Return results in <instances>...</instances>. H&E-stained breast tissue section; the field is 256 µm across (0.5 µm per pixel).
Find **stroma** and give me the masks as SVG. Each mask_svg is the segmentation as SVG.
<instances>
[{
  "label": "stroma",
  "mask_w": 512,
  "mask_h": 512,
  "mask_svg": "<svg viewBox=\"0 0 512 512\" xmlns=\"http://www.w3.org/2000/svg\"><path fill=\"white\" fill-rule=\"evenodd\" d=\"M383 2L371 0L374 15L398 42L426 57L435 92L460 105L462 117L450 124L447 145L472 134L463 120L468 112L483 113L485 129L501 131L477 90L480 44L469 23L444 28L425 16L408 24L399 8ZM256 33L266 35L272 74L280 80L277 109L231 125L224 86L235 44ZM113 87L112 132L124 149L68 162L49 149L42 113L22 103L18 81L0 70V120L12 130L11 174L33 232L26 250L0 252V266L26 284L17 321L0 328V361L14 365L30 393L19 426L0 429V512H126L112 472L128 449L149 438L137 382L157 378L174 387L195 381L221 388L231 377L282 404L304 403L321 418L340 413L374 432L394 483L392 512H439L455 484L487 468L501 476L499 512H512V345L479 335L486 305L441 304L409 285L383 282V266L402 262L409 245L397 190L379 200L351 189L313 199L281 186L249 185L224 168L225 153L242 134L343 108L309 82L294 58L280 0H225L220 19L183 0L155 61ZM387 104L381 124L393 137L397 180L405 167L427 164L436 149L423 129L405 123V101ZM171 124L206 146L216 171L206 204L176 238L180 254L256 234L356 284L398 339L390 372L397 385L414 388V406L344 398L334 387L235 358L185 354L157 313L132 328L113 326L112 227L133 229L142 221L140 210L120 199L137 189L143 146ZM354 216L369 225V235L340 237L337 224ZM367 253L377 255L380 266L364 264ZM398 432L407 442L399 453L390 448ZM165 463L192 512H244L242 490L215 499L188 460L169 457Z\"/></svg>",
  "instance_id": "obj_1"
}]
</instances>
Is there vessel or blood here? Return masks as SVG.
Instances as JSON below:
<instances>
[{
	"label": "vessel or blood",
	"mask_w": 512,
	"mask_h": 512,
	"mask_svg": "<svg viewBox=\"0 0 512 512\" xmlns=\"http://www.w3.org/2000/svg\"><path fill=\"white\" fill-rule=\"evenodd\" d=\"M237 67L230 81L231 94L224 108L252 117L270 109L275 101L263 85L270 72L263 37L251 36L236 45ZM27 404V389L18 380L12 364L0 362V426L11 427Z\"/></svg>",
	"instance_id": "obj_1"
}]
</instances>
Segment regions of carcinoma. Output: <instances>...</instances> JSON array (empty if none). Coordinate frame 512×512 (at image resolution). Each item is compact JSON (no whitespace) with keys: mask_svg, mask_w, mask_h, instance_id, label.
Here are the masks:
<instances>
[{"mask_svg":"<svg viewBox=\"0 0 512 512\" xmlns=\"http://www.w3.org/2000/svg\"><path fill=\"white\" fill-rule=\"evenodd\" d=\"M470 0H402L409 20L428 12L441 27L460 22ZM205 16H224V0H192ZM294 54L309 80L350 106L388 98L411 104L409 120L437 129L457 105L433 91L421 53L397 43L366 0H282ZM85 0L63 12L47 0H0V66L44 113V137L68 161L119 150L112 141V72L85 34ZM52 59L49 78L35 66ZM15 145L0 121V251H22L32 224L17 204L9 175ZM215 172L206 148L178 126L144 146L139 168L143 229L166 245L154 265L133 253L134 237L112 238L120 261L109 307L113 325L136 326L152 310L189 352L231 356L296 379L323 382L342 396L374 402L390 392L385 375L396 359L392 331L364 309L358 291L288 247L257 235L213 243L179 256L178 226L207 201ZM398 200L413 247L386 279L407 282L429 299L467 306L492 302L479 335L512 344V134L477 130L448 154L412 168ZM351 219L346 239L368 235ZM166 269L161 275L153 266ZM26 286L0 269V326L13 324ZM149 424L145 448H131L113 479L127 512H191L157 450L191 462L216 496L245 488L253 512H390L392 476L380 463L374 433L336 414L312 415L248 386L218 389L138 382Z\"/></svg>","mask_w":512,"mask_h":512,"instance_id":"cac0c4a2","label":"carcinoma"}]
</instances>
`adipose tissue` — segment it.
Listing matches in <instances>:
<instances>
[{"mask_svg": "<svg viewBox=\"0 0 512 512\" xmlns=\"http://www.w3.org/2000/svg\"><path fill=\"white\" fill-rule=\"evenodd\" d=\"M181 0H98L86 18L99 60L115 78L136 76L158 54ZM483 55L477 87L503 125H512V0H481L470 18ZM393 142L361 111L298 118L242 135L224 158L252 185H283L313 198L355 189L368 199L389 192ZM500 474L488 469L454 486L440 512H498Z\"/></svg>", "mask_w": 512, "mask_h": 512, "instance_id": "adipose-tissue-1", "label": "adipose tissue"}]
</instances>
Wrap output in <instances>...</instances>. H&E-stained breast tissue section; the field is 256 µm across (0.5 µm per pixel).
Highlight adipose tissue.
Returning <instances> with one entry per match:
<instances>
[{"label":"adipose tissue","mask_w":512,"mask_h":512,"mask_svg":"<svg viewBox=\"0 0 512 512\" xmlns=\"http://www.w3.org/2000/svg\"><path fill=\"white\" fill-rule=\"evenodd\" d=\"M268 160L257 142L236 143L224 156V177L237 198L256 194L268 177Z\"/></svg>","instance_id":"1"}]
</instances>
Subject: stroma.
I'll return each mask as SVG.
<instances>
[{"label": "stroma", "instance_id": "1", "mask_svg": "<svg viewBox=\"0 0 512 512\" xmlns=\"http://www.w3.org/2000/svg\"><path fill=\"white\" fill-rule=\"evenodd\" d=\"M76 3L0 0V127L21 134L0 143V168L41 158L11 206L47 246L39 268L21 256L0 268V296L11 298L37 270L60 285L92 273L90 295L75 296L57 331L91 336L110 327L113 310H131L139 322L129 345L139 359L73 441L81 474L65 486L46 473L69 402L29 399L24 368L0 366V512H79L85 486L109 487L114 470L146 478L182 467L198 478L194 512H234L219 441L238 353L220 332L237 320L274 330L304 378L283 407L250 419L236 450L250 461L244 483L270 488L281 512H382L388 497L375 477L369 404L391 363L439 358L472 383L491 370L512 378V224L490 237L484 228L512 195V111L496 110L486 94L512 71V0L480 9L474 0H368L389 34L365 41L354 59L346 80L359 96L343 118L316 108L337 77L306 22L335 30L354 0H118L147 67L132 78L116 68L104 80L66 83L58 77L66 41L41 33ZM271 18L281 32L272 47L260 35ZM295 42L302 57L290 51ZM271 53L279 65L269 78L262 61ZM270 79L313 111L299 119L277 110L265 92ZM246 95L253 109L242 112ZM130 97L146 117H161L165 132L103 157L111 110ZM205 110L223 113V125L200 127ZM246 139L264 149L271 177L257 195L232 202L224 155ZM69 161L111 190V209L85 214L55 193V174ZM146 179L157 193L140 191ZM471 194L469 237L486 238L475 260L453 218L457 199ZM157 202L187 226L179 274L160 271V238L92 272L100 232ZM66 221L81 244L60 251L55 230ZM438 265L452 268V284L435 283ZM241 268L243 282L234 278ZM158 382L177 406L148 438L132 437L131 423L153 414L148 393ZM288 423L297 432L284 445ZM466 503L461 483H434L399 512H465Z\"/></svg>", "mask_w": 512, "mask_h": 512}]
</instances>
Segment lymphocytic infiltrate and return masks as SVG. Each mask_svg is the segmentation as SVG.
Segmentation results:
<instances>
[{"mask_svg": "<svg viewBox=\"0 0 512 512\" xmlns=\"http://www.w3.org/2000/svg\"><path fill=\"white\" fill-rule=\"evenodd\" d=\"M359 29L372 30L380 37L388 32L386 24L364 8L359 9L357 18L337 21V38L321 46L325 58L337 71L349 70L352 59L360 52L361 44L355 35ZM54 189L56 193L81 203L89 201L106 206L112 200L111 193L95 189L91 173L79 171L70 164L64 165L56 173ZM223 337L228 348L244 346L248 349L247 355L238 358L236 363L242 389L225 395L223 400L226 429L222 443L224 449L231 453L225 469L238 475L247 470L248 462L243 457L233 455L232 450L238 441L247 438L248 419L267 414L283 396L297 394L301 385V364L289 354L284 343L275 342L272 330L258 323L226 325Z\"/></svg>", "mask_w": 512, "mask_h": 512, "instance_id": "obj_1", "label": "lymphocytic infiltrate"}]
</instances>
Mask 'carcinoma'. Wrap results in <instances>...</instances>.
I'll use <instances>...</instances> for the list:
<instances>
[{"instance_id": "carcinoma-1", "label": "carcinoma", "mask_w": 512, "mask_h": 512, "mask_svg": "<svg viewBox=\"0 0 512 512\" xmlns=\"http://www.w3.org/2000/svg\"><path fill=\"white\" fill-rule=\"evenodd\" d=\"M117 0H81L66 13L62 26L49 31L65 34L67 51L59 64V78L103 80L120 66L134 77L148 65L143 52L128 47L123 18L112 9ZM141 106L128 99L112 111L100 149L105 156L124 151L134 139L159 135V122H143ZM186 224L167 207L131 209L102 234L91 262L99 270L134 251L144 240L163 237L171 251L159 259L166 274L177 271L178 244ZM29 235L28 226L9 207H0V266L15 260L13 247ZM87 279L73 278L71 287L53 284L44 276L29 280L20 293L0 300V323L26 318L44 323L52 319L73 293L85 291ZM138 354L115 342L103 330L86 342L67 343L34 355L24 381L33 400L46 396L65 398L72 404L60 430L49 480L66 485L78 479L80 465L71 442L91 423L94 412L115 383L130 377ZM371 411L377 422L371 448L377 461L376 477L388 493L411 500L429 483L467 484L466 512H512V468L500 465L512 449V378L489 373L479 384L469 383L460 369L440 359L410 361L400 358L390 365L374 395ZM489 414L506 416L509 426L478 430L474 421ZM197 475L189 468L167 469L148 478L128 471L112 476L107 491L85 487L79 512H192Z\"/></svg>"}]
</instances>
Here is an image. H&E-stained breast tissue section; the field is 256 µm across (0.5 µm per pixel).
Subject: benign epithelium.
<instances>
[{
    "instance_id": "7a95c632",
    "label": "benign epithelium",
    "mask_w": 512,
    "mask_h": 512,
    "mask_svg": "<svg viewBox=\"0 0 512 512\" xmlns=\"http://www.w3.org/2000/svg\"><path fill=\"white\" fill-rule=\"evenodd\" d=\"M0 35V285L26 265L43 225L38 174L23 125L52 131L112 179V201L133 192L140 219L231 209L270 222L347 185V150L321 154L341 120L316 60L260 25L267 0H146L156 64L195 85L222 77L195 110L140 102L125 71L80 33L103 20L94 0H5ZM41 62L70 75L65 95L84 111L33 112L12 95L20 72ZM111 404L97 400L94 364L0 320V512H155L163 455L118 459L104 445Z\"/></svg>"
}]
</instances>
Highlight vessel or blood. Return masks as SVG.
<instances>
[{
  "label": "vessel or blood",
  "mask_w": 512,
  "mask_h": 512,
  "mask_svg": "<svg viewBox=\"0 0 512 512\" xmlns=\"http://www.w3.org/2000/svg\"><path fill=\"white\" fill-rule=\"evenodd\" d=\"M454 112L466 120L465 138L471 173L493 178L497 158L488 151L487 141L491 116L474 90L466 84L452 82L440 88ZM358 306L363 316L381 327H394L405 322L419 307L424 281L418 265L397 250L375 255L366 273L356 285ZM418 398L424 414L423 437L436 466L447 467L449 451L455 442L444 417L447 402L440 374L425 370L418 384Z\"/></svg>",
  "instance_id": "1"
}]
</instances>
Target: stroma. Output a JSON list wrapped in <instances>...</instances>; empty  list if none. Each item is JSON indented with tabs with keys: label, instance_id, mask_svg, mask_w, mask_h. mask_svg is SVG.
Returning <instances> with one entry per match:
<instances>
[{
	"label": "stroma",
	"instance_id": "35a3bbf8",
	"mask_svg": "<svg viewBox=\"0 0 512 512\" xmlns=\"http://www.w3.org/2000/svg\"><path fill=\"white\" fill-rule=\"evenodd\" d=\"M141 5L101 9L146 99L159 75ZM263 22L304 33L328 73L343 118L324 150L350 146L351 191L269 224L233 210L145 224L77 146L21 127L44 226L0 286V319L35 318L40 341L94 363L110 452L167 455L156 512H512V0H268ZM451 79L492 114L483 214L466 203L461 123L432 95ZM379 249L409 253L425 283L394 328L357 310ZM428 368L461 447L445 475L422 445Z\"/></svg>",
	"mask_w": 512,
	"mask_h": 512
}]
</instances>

****************************************

The task: Track down every line with the word "results" and copy it.

Answer to this exercise:
Return results in <instances>...</instances>. H&E-stained breast tissue section; the field is 256 µm across (0.5 µm per pixel).
Segmentation results:
Mask 'carcinoma'. Wrap results in <instances>...</instances>.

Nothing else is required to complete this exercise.